• **INSTRUCTIONS FOR THE TASK**: Read the entries below and pull out each line with the string "hexagon".

• **EXTRACTED MATERIAL**:

=== Begin Enclosure ===

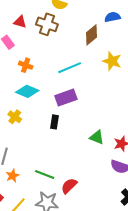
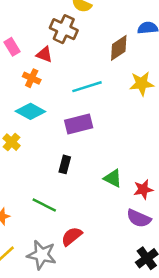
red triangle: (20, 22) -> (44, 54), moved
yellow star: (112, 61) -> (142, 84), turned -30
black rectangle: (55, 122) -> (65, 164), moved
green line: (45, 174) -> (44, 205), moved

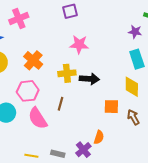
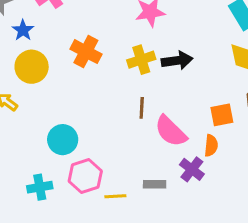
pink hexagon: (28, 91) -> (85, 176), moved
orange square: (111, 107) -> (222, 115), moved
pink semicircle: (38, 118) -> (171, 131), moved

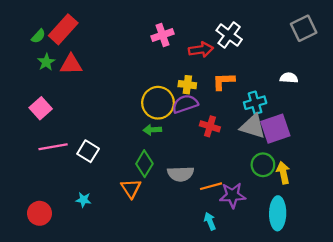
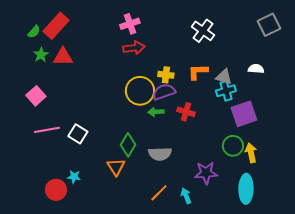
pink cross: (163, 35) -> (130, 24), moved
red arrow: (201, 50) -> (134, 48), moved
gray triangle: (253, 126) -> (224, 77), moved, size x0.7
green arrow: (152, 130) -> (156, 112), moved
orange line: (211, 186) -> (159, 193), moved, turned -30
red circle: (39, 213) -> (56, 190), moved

=== End Enclosure ===
=== Begin Enclosure ===

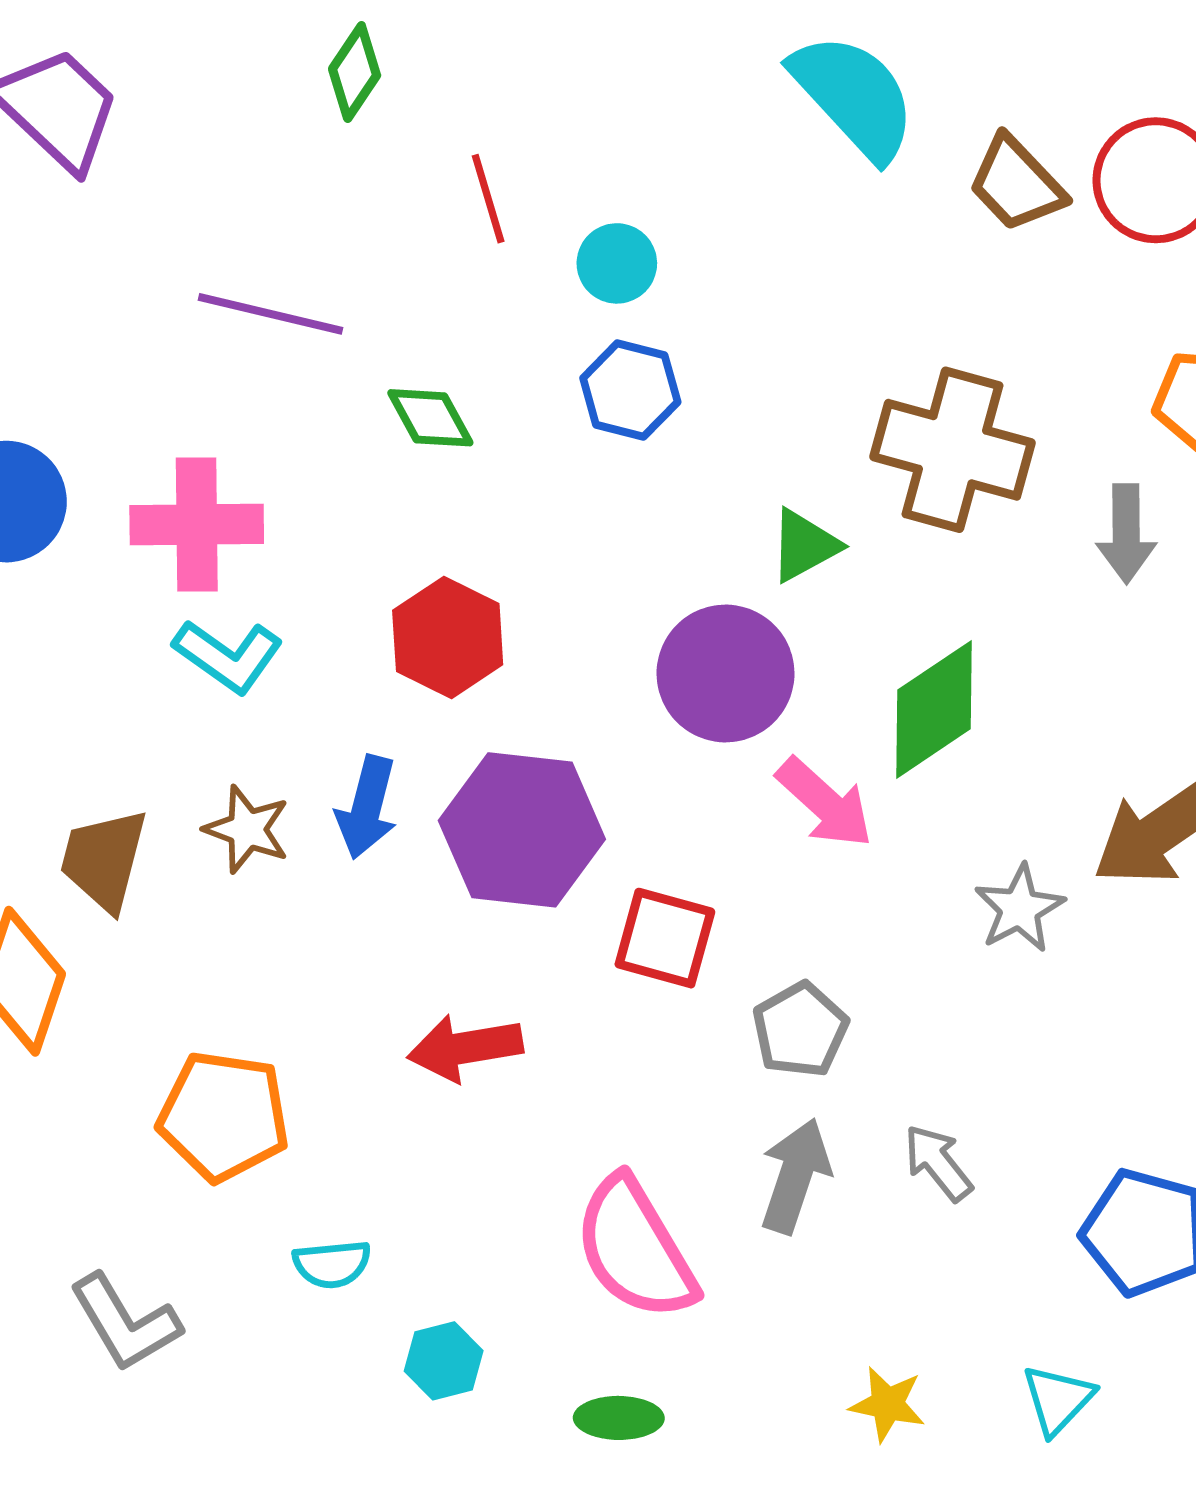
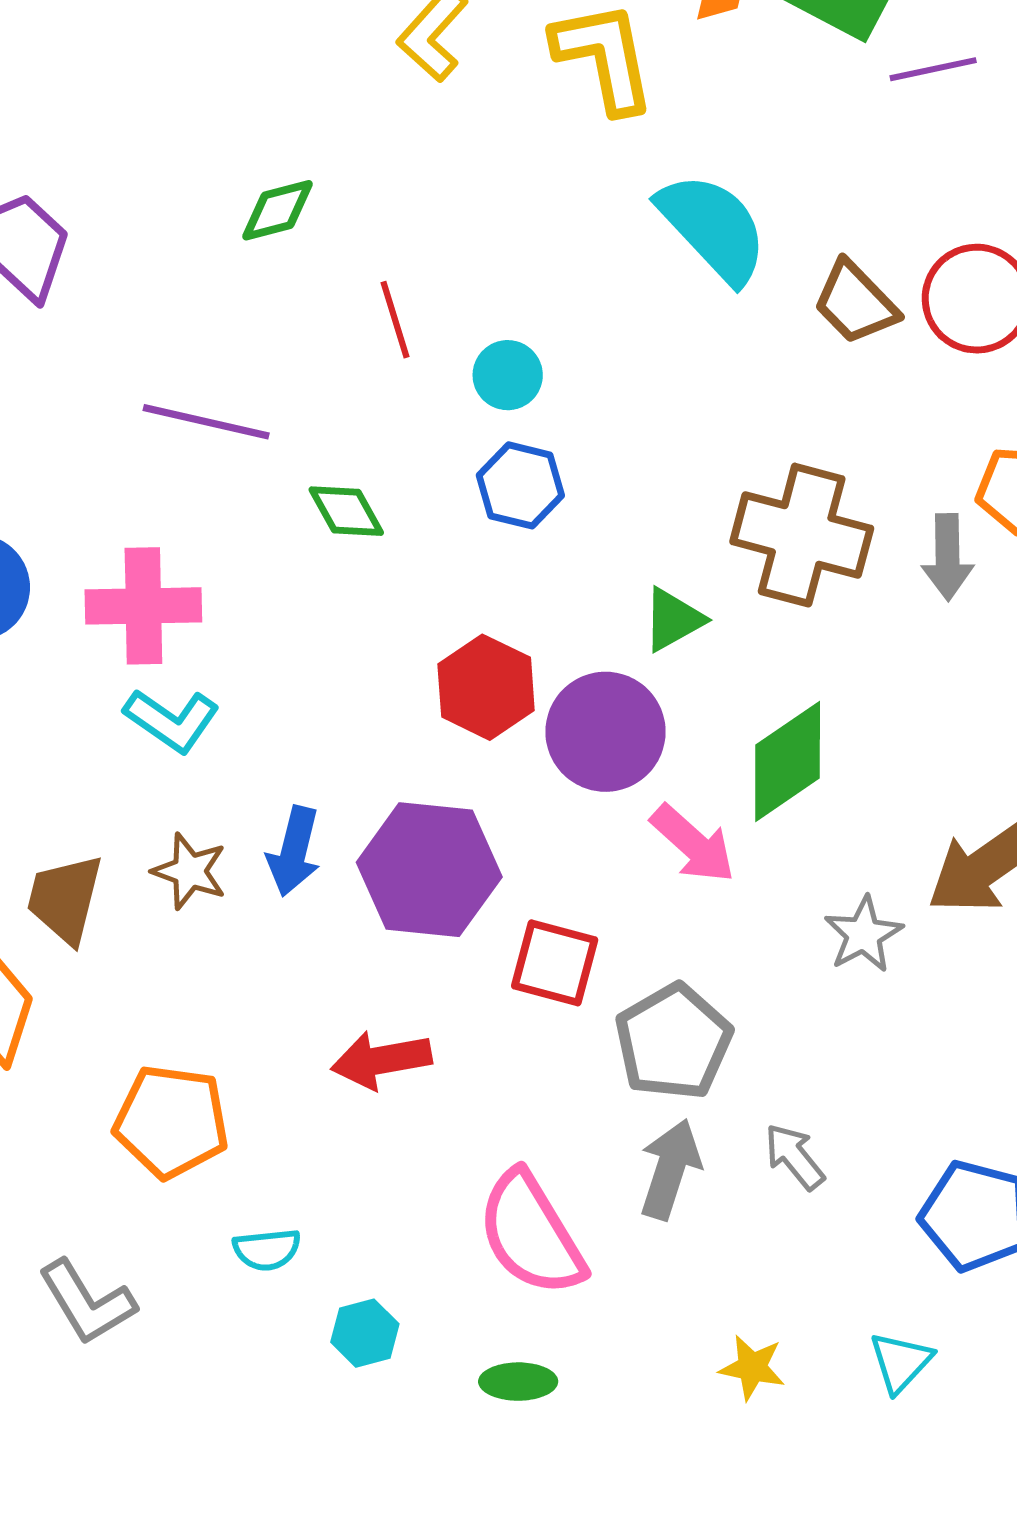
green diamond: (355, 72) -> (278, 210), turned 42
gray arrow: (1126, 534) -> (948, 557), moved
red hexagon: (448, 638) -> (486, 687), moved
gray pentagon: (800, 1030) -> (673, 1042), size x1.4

=== End Enclosure ===

• **RESPONSE TO THIS EXERCISE**:
pink hexagon: (28, 91) -> (85, 176), moved
red hexagon: (448, 638) -> (486, 687), moved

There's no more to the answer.